Determine how many lines below include the string "black". Reply with the number only.

**Material for the task**
Start of Block

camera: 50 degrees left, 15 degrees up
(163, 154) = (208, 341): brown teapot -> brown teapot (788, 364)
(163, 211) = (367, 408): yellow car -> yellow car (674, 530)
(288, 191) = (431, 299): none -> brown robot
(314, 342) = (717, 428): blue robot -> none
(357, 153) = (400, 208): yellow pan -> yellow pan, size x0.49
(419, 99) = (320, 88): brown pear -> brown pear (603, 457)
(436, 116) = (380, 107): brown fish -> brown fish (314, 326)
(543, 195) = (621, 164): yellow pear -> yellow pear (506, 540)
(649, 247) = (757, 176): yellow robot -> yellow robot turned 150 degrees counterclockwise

End of Block
Start of Block

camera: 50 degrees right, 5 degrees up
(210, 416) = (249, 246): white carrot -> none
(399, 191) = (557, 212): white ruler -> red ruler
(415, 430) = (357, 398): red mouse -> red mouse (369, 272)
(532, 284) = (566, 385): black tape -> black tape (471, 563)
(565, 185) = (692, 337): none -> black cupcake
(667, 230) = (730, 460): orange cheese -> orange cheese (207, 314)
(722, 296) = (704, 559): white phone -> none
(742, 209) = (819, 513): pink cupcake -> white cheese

End of Block

**Finished task**
2